(Records from a dataset)
※ ※ ※

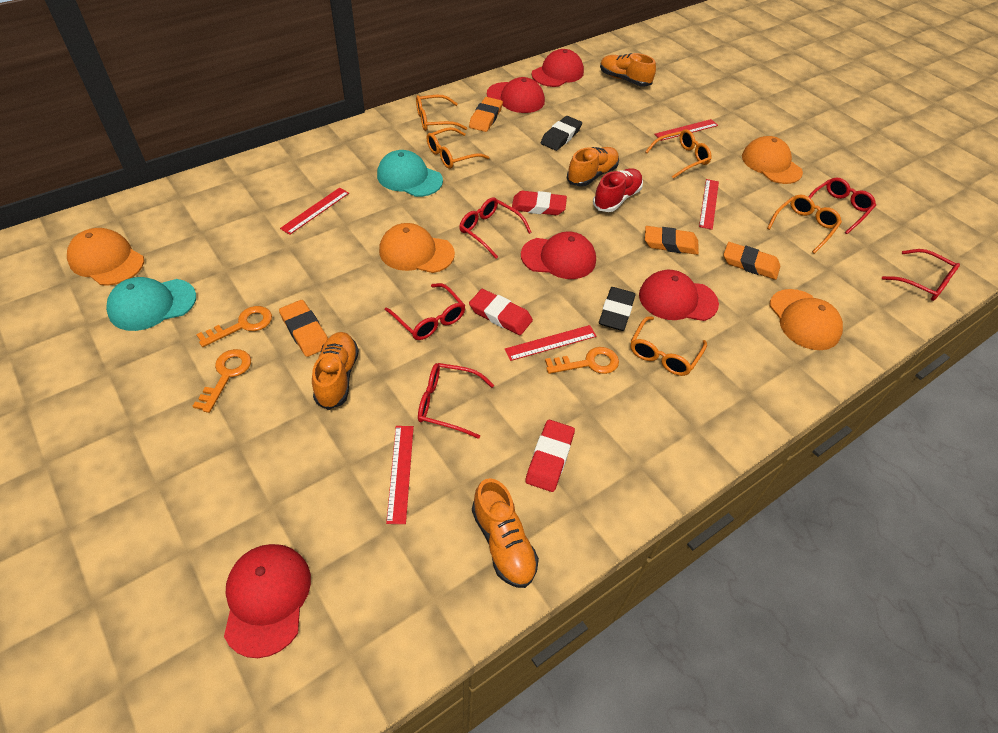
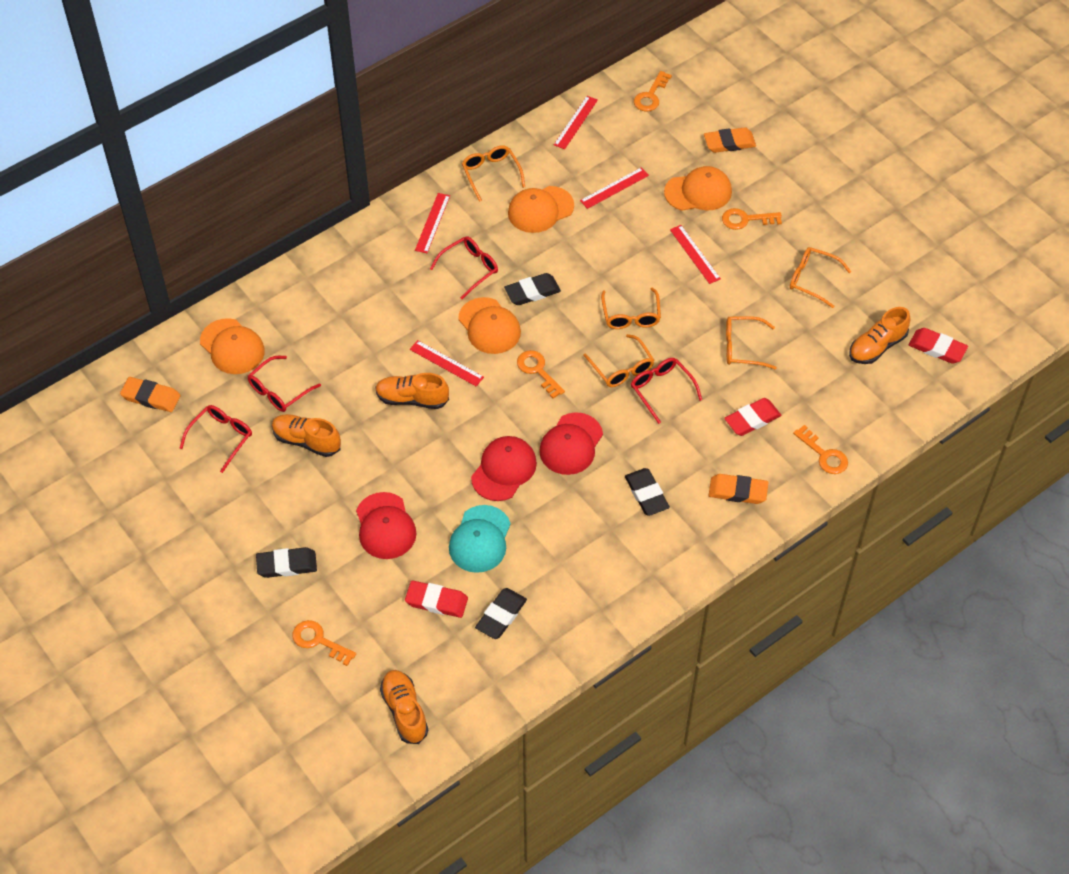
black eraser: 2 -> 4
orange eraser: 4 -> 3
orange key: 3 -> 5
red cap: 5 -> 3
red glasses: 5 -> 4
red shoe: 1 -> 0
turquoise cap: 2 -> 1

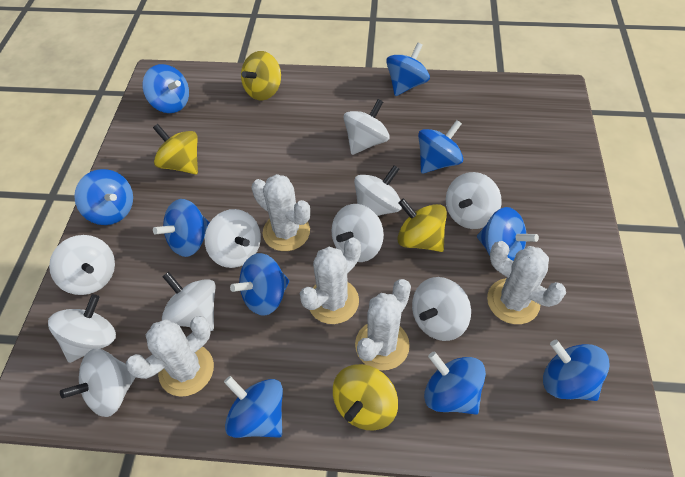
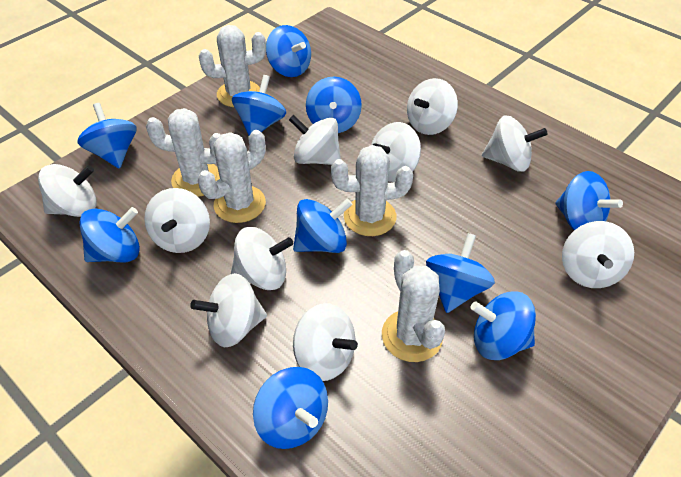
yellow spinning top: 4 -> 0

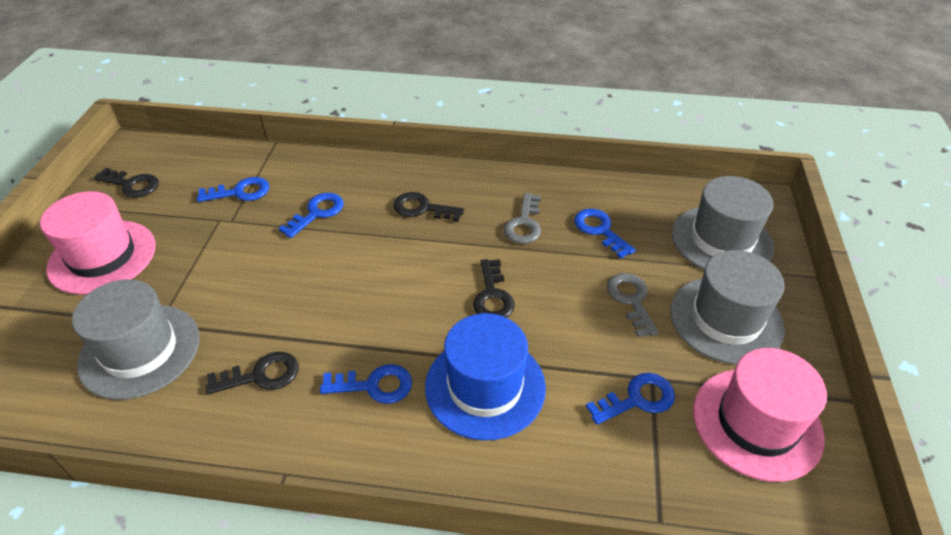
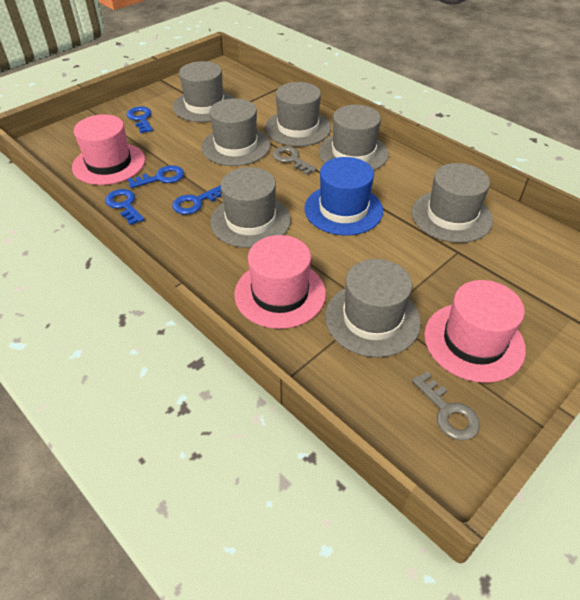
black key: 4 -> 0
blue key: 5 -> 4
grey hat: 3 -> 7
pink hat: 2 -> 3

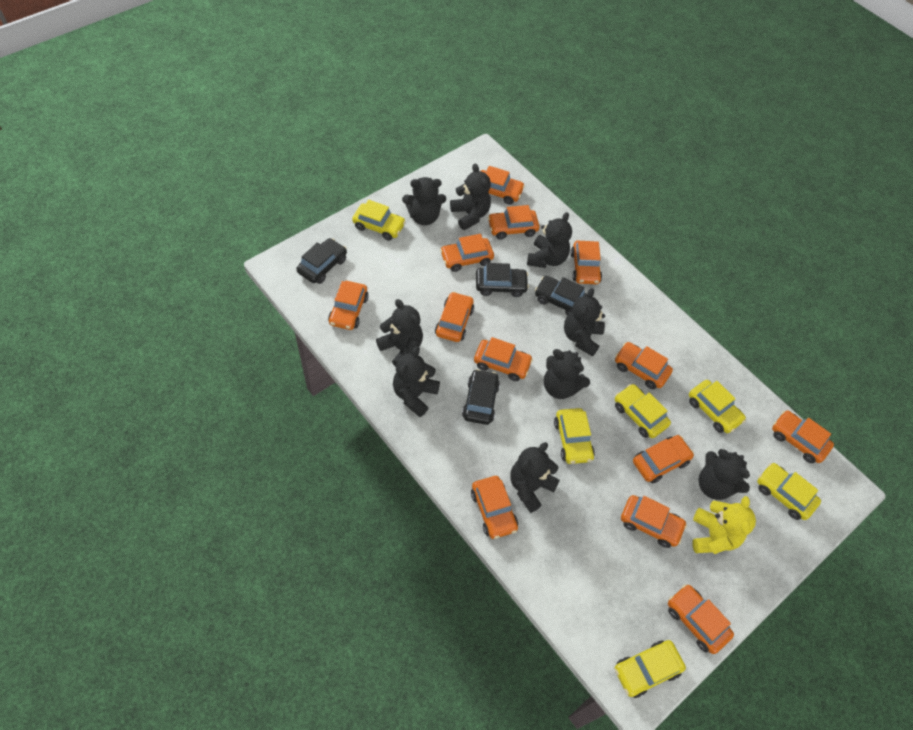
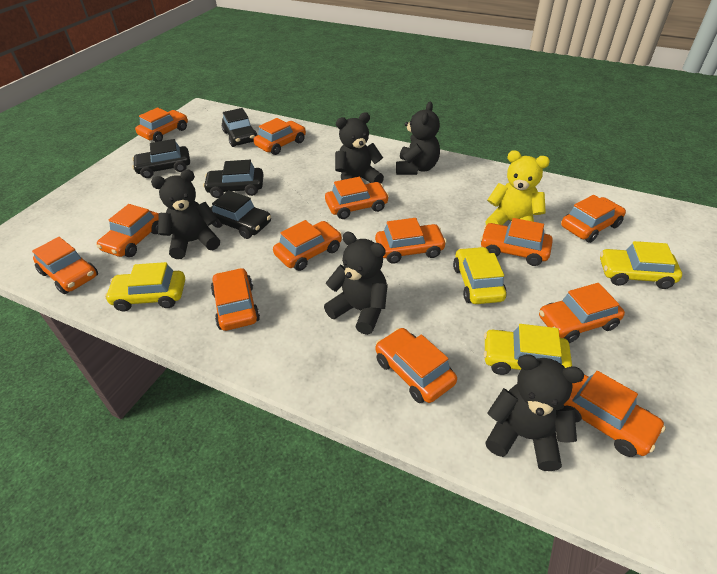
black teddy bear: 9 -> 5
yellow car: 6 -> 4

※ ※ ※

- Task details
Write out exactly the lines that run from the one containing "red glasses: 5 -> 4" to the last line of the entries above, both ends kept, pictures left out.

- Completed exercise
red glasses: 5 -> 4
red shoe: 1 -> 0
turquoise cap: 2 -> 1

yellow spinning top: 4 -> 0

black key: 4 -> 0
blue key: 5 -> 4
grey hat: 3 -> 7
pink hat: 2 -> 3

black teddy bear: 9 -> 5
yellow car: 6 -> 4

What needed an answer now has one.